### Coordinate-based object records

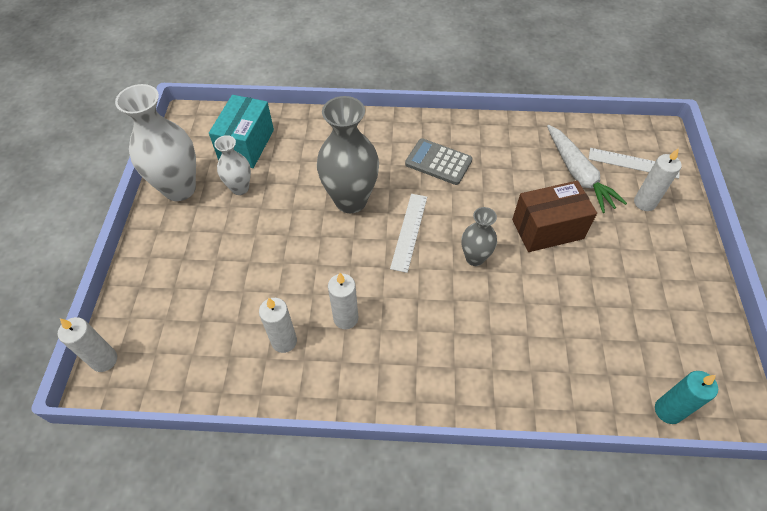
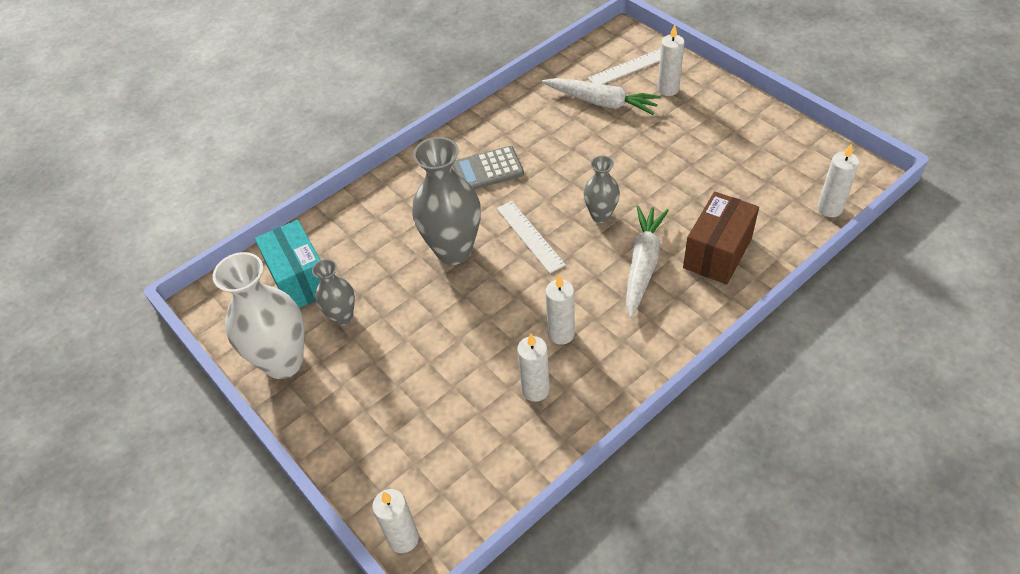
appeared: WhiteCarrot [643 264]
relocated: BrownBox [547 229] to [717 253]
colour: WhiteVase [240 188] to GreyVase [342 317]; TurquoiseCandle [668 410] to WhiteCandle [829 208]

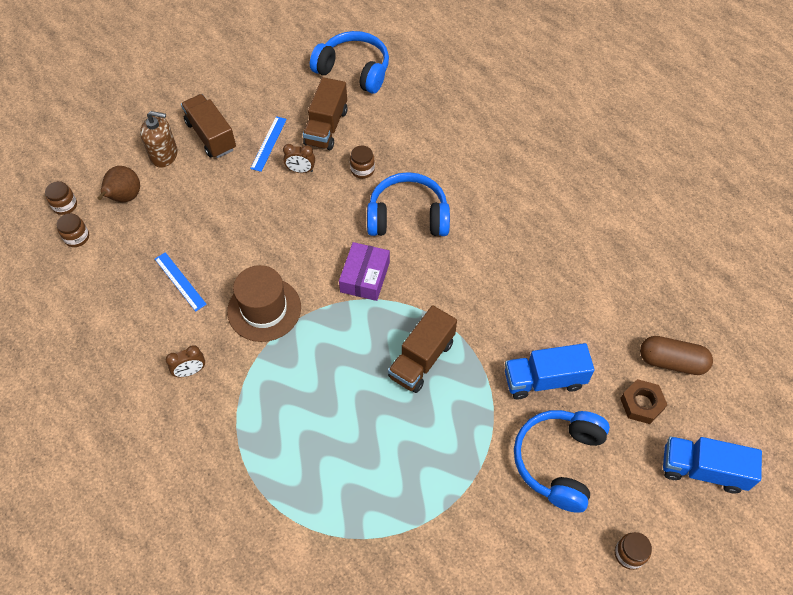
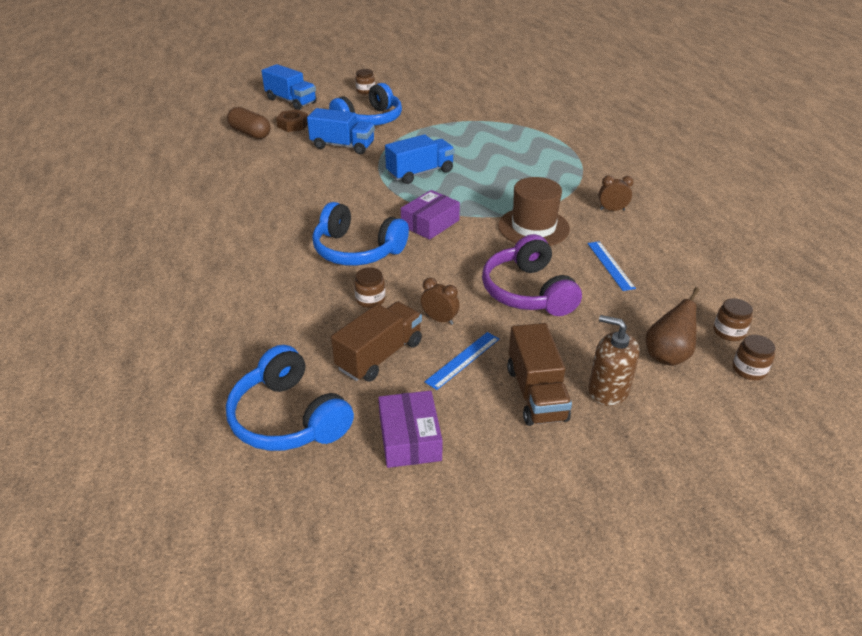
appeared: PurpleHeadphones [528 292]; PurpleBox [409 438]
colour: BrownTruck [421 359] to BlueTruck [420 173]

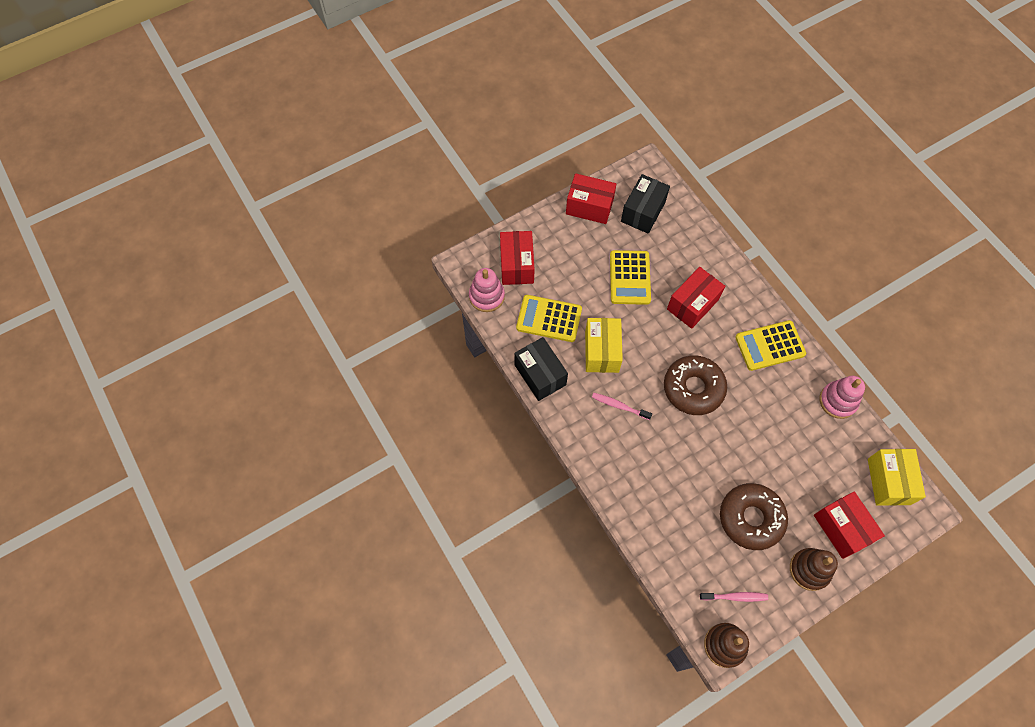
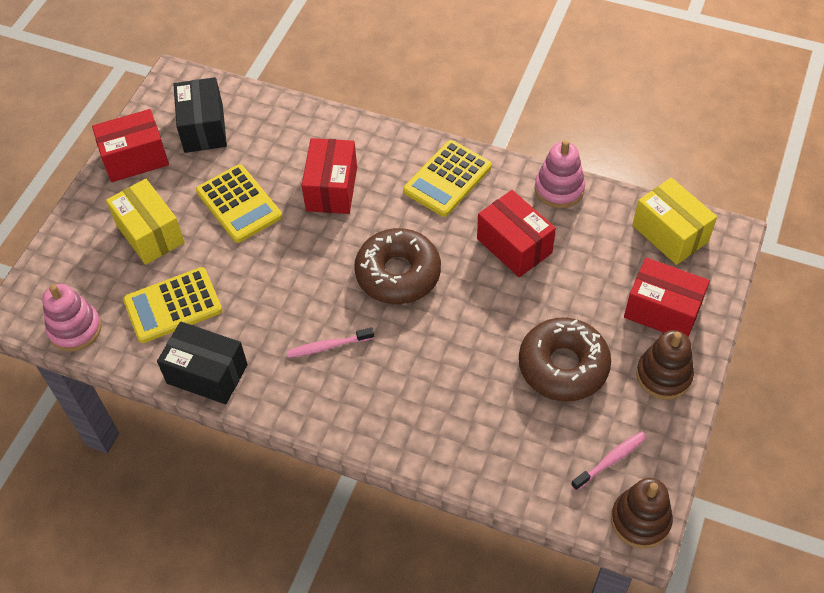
relocated: RedBox [517 265] to [514 246]; YellowBox [601 351] to [150 234]

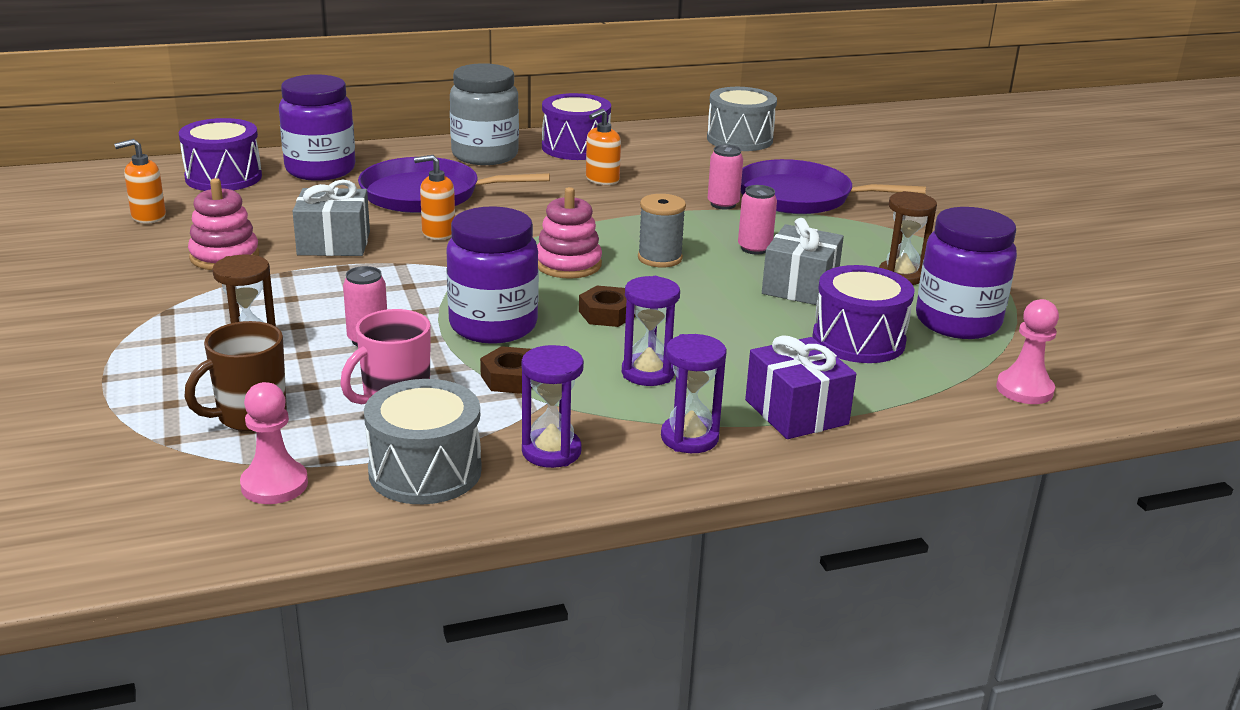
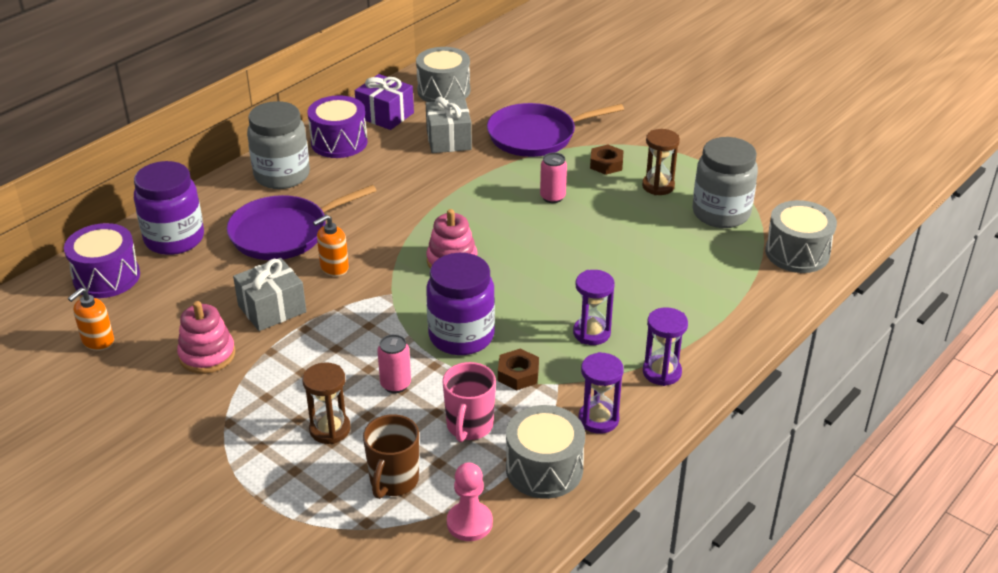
missing: OrangeSoapDispenser [602 180]; PinkCan [723 204]; GreySpool [660 258]; PurpleDrum [858 340]
relocated: GreyGift [800 286] to [449 140]; BrownNut [607 314] to [606 164]; PurpleGift [796 412] to [385 115]
exchanged: PinkPawn [1024 389] to GreyDrum [797 253]
colour: PurpleJar [957 322] to GreyJar [721 213]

### WHAT THE TASK ASKS
Reproduce the lines above exactly, image-free.

### TASK ANSWER
appeared: WhiteCarrot [643 264]
relocated: BrownBox [547 229] to [717 253]
colour: WhiteVase [240 188] to GreyVase [342 317]; TurquoiseCandle [668 410] to WhiteCandle [829 208]

appeared: PurpleHeadphones [528 292]; PurpleBox [409 438]
colour: BrownTruck [421 359] to BlueTruck [420 173]

relocated: RedBox [517 265] to [514 246]; YellowBox [601 351] to [150 234]

missing: OrangeSoapDispenser [602 180]; PinkCan [723 204]; GreySpool [660 258]; PurpleDrum [858 340]
relocated: GreyGift [800 286] to [449 140]; BrownNut [607 314] to [606 164]; PurpleGift [796 412] to [385 115]
exchanged: PinkPawn [1024 389] to GreyDrum [797 253]
colour: PurpleJar [957 322] to GreyJar [721 213]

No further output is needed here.